PROMPT » For this exercise, retype every record below exactly and keep the pictures out.

PROVIDED ENTRIES »
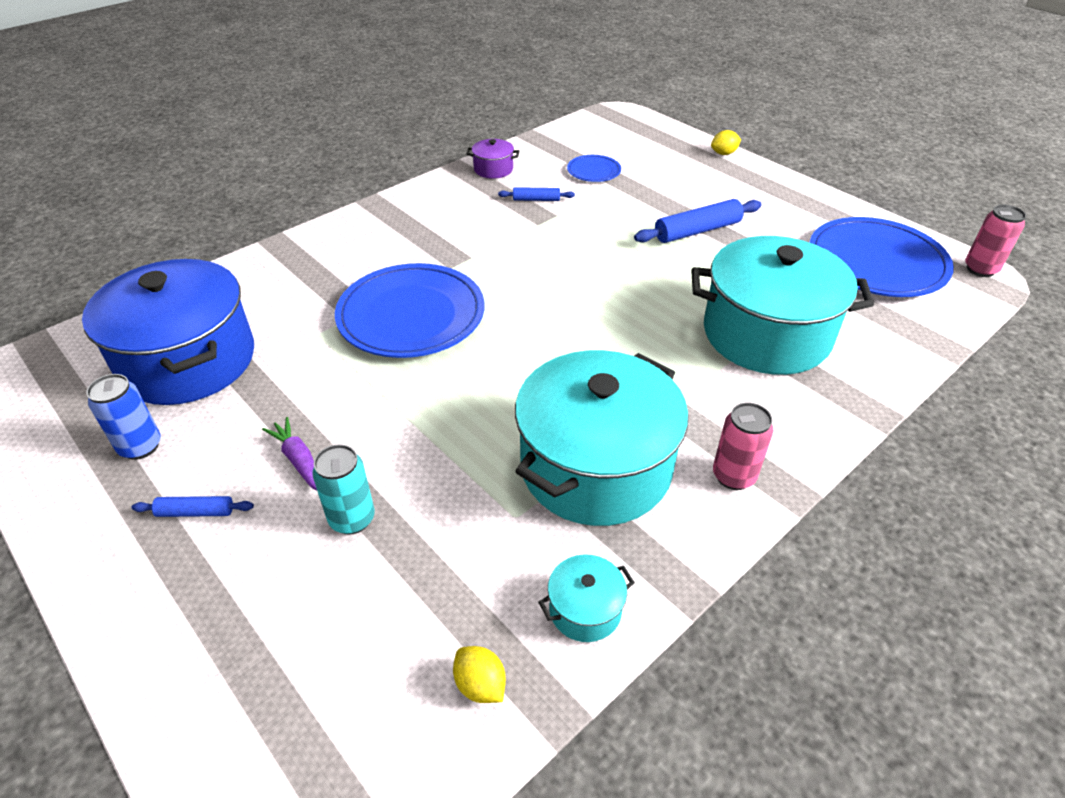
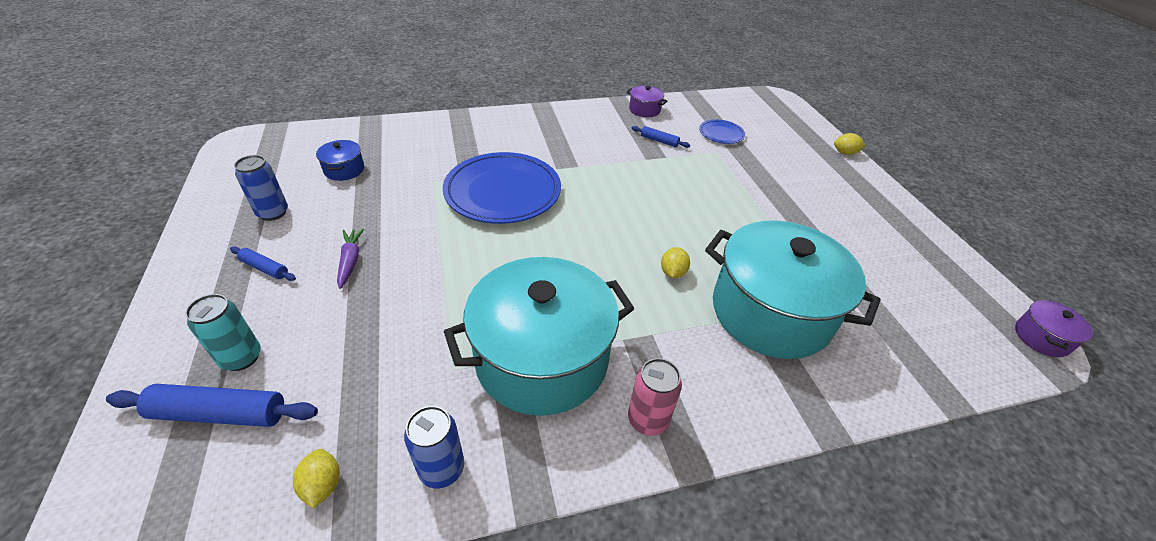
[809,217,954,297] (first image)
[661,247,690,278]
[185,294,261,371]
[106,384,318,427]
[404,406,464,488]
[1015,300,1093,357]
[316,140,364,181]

OUTPUT FOR THIS EXERCISE »
[809,217,954,297] (first image)
[661,247,690,278]
[185,294,261,371]
[106,384,318,427]
[404,406,464,488]
[1015,300,1093,357]
[316,140,364,181]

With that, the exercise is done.